Each line of the records that includes "yellow" should be found and copied.
(LISTED RECORDS begins)
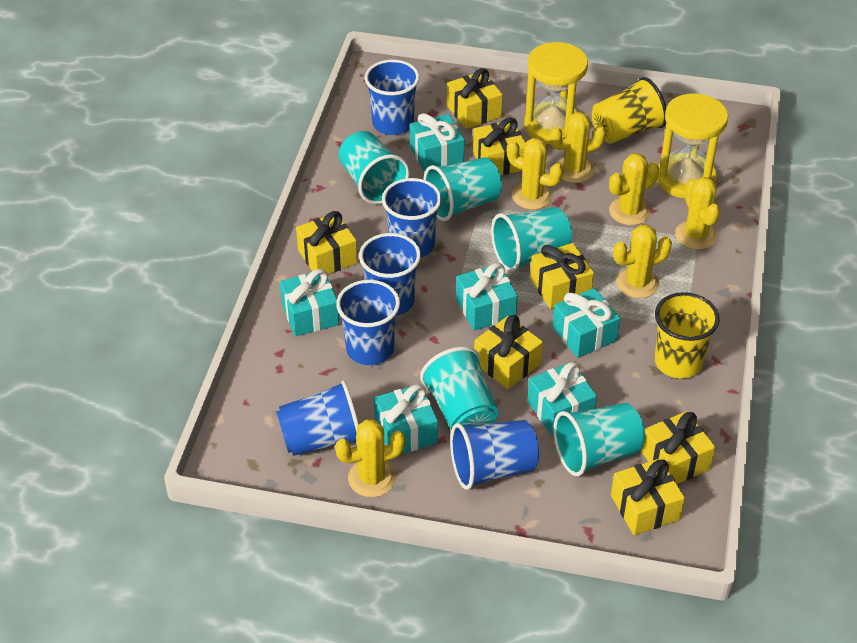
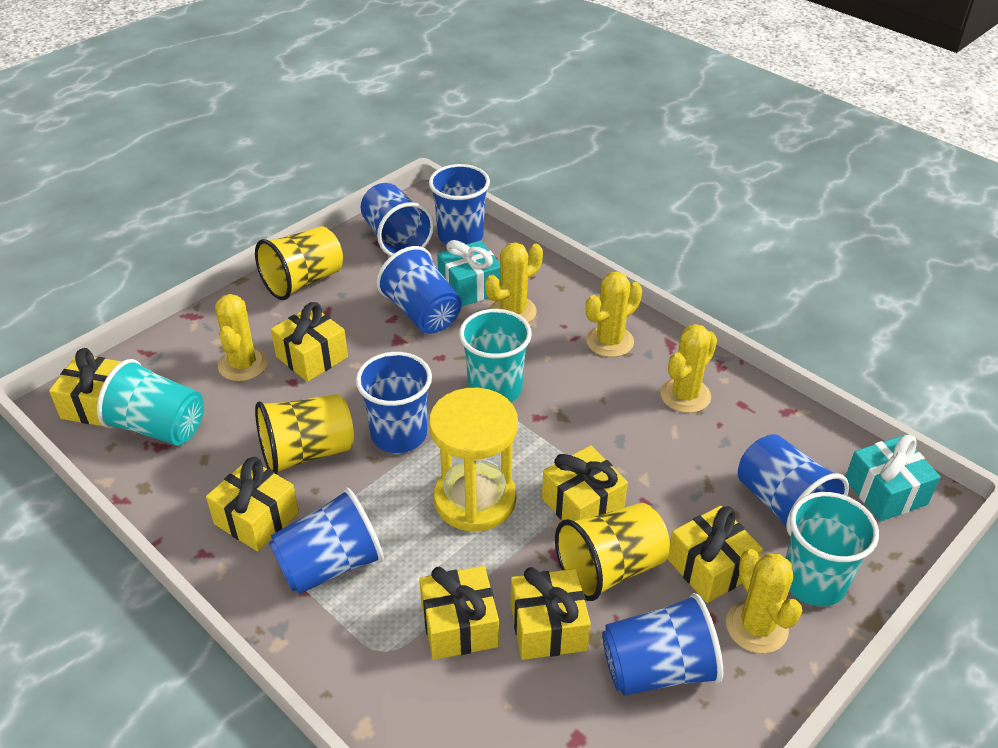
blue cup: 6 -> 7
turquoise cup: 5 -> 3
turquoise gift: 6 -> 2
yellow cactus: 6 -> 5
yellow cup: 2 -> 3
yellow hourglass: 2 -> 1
(LISTED RECORDS ends)
■ REPLY TO THE EXERCISE ■
yellow cactus: 6 -> 5
yellow cup: 2 -> 3
yellow hourglass: 2 -> 1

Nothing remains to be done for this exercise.